▶ [YOUR GOAL]:
Could you copy the records below exactly, leaving out any pictures?

▶ [DATA EXTRACT]:
:::::

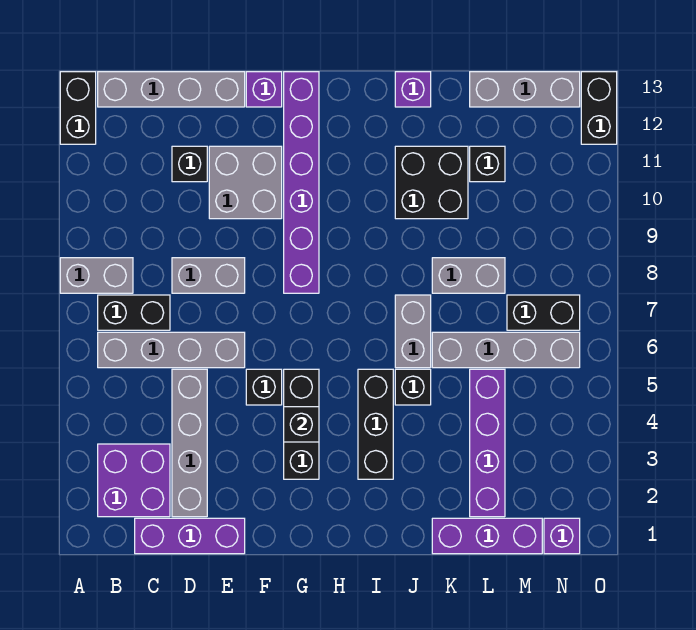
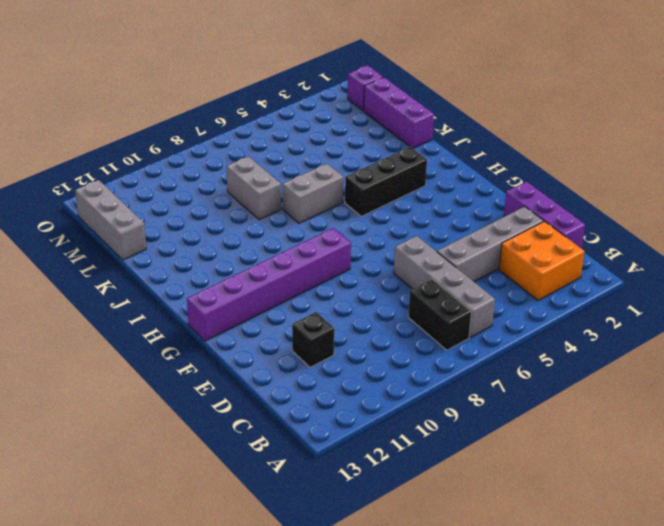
orange brick B2:C3 level 1 -> purple brick B2:C3 level 1
none -> grey brick A8:B8 level 1
none -> black brick A12:A13 level 1
none -> grey brick B13:E13 level 1
none -> grey brick D8:E8 level 1

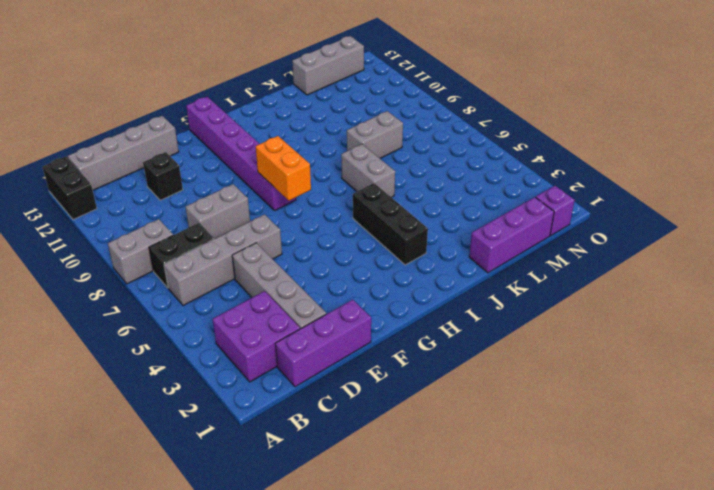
orange brick G7:G8 level 2 -> none
none -> grey brick E10:F11 level 1
none -> black brick F5 level 1
none -> purple brick F13 level 1
none -> black brick G3:G5 level 1

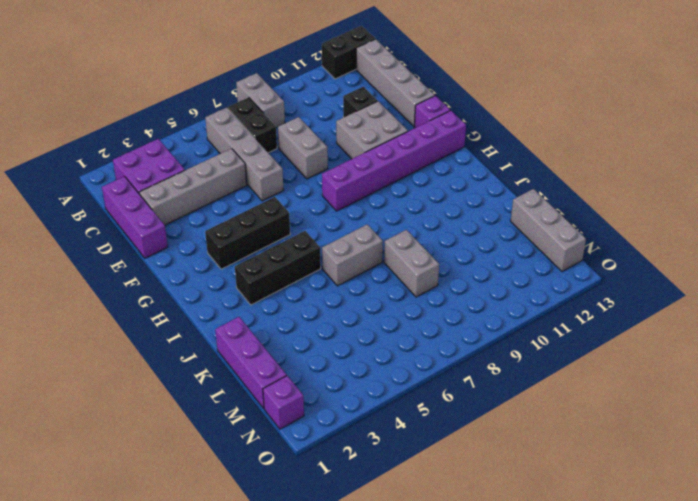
none -> black brick F5 level 1
none -> black brick J5 level 1
none -> black brick J10:K11 level 1
none -> purple brick J13 level 1

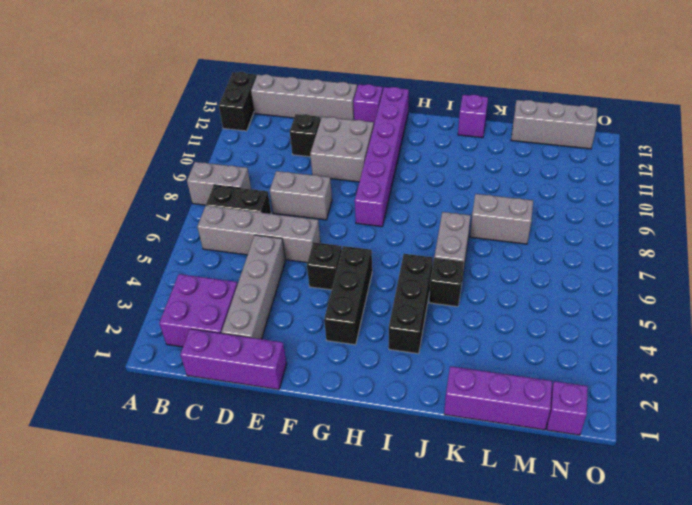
none -> black brick J10:K11 level 1
none -> grey brick K6:N6 level 1
none -> purple brick L2:L5 level 1
none -> black brick L11 level 1

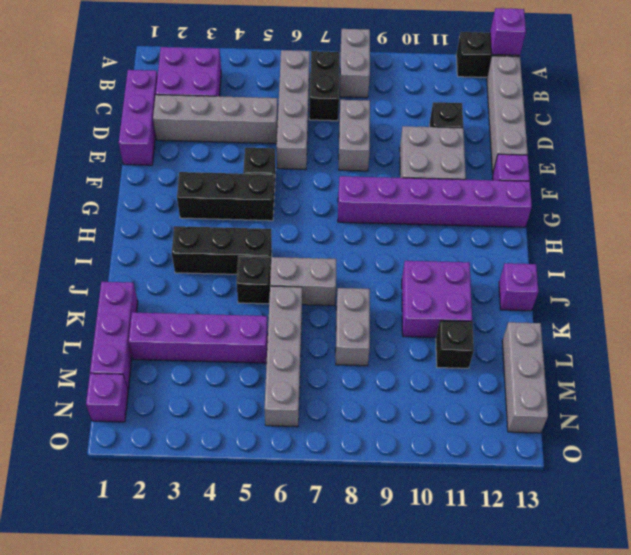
purple brick A13 level 2 -> none
purple brick J10:K11 level 1 -> black brick J10:K11 level 1
none -> black brick M7:N7 level 1
none -> black brick O12:O13 level 1
none -> black brick G4 level 2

:::::

▶ [COMPLETED EXERCISE]:
orange brick B2:C3 level 1 -> purple brick B2:C3 level 1
none -> grey brick A8:B8 level 1
none -> black brick A12:A13 level 1
none -> grey brick B13:E13 level 1
none -> grey brick D8:E8 level 1

orange brick G7:G8 level 2 -> none
none -> grey brick E10:F11 level 1
none -> black brick F5 level 1
none -> purple brick F13 level 1
none -> black brick G3:G5 level 1

none -> black brick F5 level 1
none -> black brick J5 level 1
none -> black brick J10:K11 level 1
none -> purple brick J13 level 1

none -> black brick J10:K11 level 1
none -> grey brick K6:N6 level 1
none -> purple brick L2:L5 level 1
none -> black brick L11 level 1

purple brick A13 level 2 -> none
purple brick J10:K11 level 1 -> black brick J10:K11 level 1
none -> black brick M7:N7 level 1
none -> black brick O12:O13 level 1
none -> black brick G4 level 2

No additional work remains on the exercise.